- _INFORMATION GIVEN_
□ □ □ □
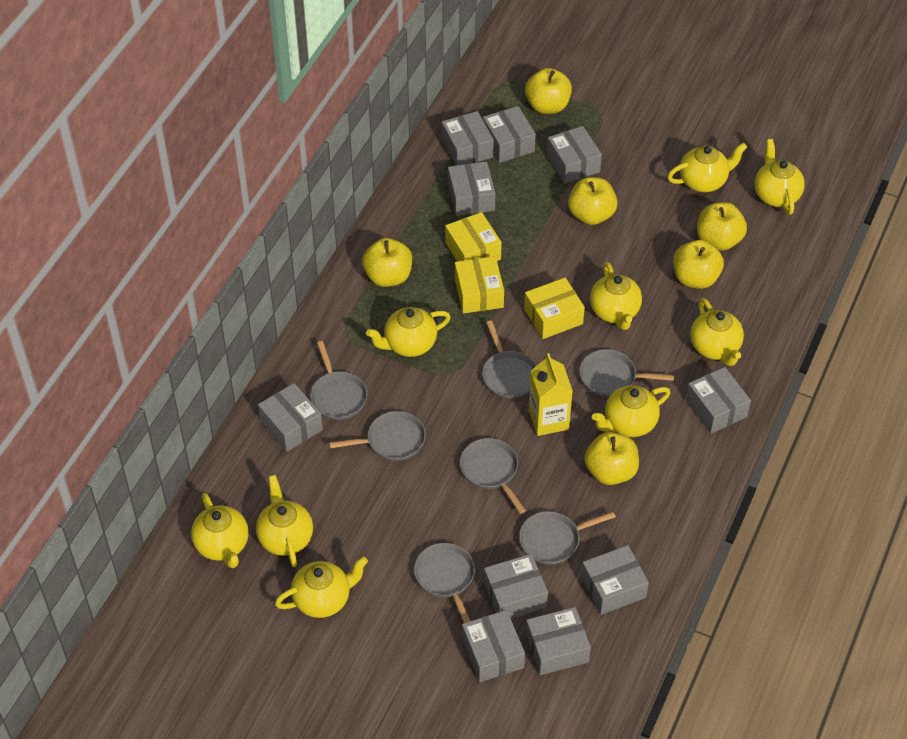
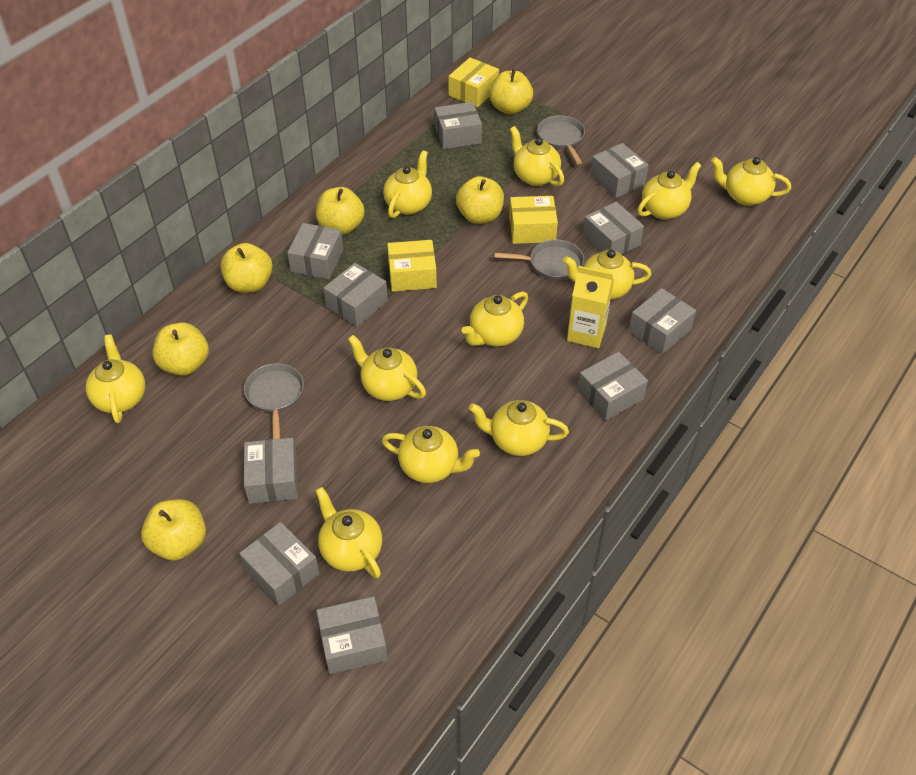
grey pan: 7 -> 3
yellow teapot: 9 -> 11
□ □ □ □
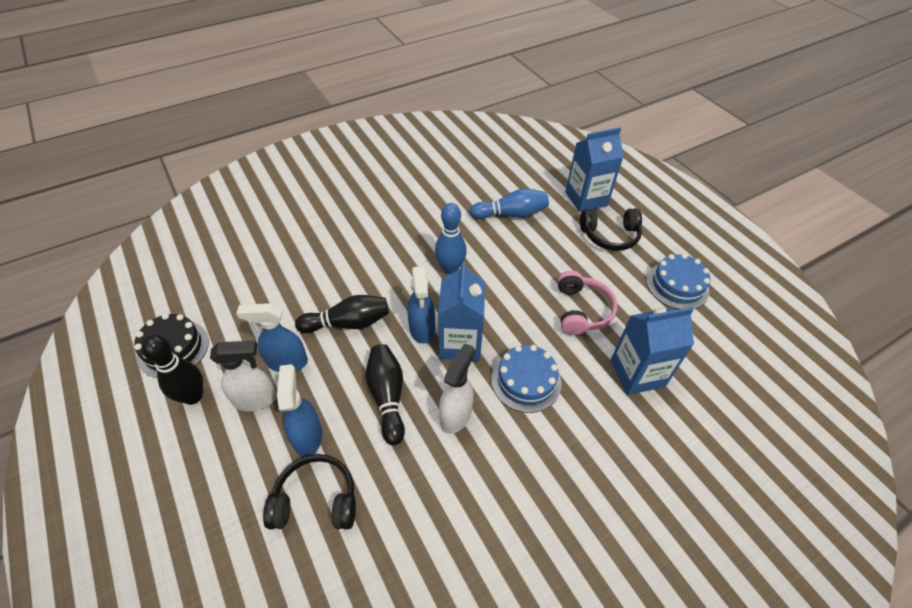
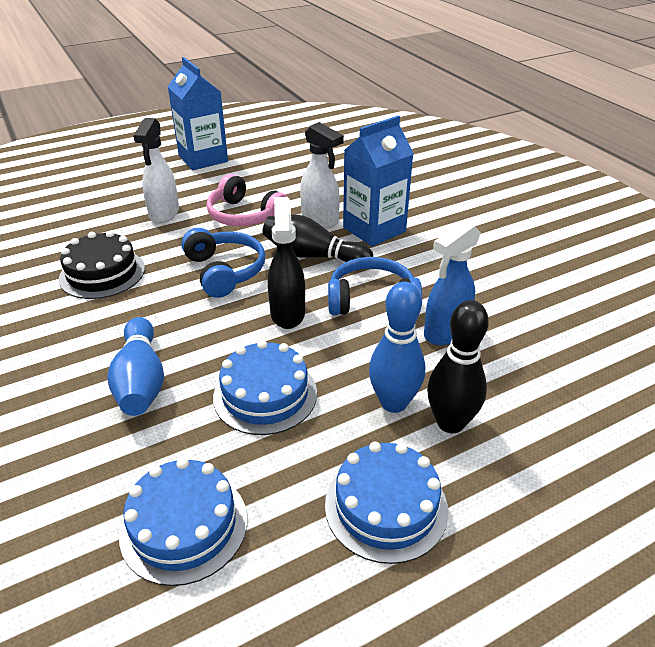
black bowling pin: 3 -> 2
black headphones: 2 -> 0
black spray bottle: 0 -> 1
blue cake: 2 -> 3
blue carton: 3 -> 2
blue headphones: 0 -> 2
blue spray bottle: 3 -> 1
□ □ □ □
- _DIRECTIONS FOR THIS TASK_
Return all lines above that mention the word "blue".

- _SOLVED PROBLEM_
blue cake: 2 -> 3
blue carton: 3 -> 2
blue headphones: 0 -> 2
blue spray bottle: 3 -> 1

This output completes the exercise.